• **Task to carry out**
Exactly the lines from the one with "D7: LED white" to the end of the data below should be set down, and no others.

(Entries taken from a collection)
┌──
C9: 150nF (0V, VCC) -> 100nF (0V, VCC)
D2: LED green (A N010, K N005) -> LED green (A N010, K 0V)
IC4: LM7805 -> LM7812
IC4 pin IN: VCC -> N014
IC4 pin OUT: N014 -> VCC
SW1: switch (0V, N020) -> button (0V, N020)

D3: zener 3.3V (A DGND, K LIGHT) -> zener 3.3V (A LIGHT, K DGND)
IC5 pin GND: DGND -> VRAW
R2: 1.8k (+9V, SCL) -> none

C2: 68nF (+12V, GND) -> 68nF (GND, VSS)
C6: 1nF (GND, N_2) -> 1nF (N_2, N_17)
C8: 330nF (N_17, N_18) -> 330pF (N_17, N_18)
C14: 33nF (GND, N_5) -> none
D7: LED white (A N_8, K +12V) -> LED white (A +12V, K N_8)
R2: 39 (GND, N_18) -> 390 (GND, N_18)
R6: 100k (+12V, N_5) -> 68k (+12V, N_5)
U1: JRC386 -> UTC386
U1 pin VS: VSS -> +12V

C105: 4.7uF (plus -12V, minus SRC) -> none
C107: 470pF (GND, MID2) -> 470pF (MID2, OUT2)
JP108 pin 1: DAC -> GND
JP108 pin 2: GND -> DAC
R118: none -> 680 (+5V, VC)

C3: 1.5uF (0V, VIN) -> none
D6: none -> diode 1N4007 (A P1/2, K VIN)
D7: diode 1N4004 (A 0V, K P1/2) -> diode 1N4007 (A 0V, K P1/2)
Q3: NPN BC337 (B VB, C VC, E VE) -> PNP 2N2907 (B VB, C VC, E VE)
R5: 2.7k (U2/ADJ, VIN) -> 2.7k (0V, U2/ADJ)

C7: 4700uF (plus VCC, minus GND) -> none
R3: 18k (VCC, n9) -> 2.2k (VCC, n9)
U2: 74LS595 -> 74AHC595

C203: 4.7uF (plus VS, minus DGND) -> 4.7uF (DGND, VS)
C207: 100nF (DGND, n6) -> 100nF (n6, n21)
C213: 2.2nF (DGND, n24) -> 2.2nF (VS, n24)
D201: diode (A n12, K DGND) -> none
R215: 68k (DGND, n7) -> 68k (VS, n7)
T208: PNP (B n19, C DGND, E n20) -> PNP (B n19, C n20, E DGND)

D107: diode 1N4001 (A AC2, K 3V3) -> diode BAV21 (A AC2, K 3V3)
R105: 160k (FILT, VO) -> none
└──
• **Task answer**
D7: LED white (A N_8, K +12V) -> LED white (A +12V, K N_8)
R2: 39 (GND, N_18) -> 390 (GND, N_18)
R6: 100k (+12V, N_5) -> 68k (+12V, N_5)
U1: JRC386 -> UTC386
U1 pin VS: VSS -> +12V

C105: 4.7uF (plus -12V, minus SRC) -> none
C107: 470pF (GND, MID2) -> 470pF (MID2, OUT2)
JP108 pin 1: DAC -> GND
JP108 pin 2: GND -> DAC
R118: none -> 680 (+5V, VC)

C3: 1.5uF (0V, VIN) -> none
D6: none -> diode 1N4007 (A P1/2, K VIN)
D7: diode 1N4004 (A 0V, K P1/2) -> diode 1N4007 (A 0V, K P1/2)
Q3: NPN BC337 (B VB, C VC, E VE) -> PNP 2N2907 (B VB, C VC, E VE)
R5: 2.7k (U2/ADJ, VIN) -> 2.7k (0V, U2/ADJ)

C7: 4700uF (plus VCC, minus GND) -> none
R3: 18k (VCC, n9) -> 2.2k (VCC, n9)
U2: 74LS595 -> 74AHC595

C203: 4.7uF (plus VS, minus DGND) -> 4.7uF (DGND, VS)
C207: 100nF (DGND, n6) -> 100nF (n6, n21)
C213: 2.2nF (DGND, n24) -> 2.2nF (VS, n24)
D201: diode (A n12, K DGND) -> none
R215: 68k (DGND, n7) -> 68k (VS, n7)
T208: PNP (B n19, C DGND, E n20) -> PNP (B n19, C n20, E DGND)

D107: diode 1N4001 (A AC2, K 3V3) -> diode BAV21 (A AC2, K 3V3)
R105: 160k (FILT, VO) -> none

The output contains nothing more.